Data:
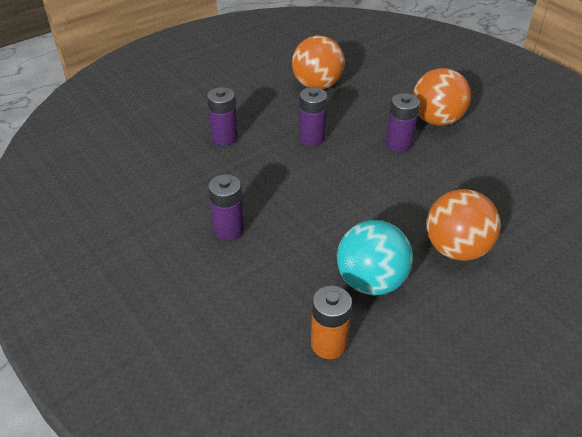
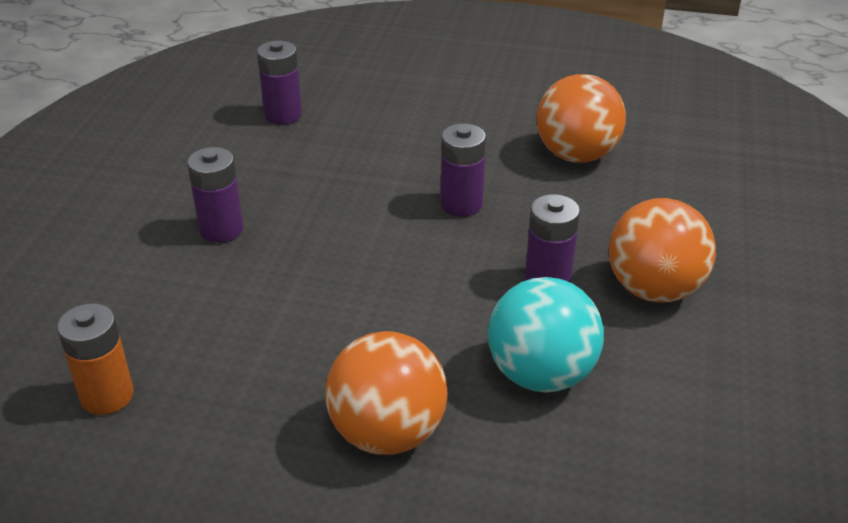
camera: 50 degrees right, 5 degrees down
(224, 138) = (375, 145): purple battery -> purple battery (283, 115)
(371, 281) = (244, 381): turquoise ball -> turquoise ball (541, 374)

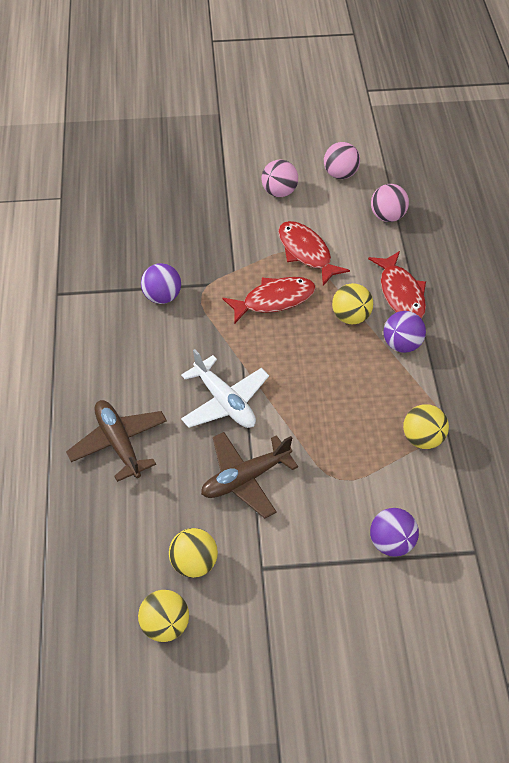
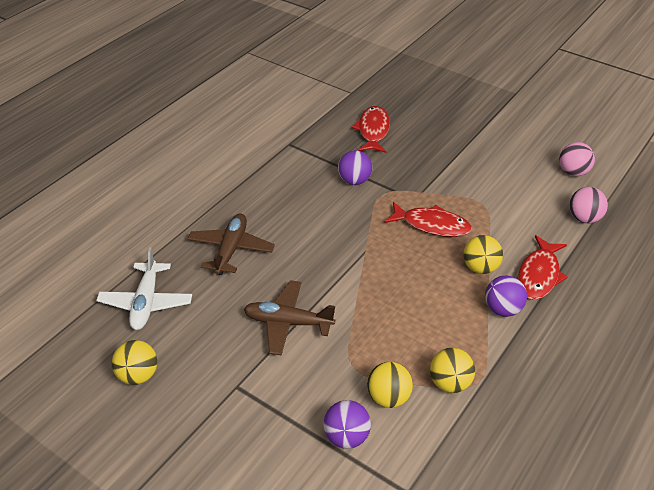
camera: 40 degrees right, 10 degrees down
(194, 563) = (197, 351): yellow ball -> yellow ball (388, 397)
(224, 401) = (326, 267): white plane -> white plane (146, 302)
(279, 192) = (510, 160): pink ball -> none
(306, 252) = (489, 208): red fish -> red fish (373, 131)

Problem:
Please quote exactly the lines from the one containing "camera: 40 degrees right, 10 degrees down" through the last line of the records above, both included, and nothing else.

Your solution:
camera: 40 degrees right, 10 degrees down
(194, 563) = (197, 351): yellow ball -> yellow ball (388, 397)
(224, 401) = (326, 267): white plane -> white plane (146, 302)
(279, 192) = (510, 160): pink ball -> none
(306, 252) = (489, 208): red fish -> red fish (373, 131)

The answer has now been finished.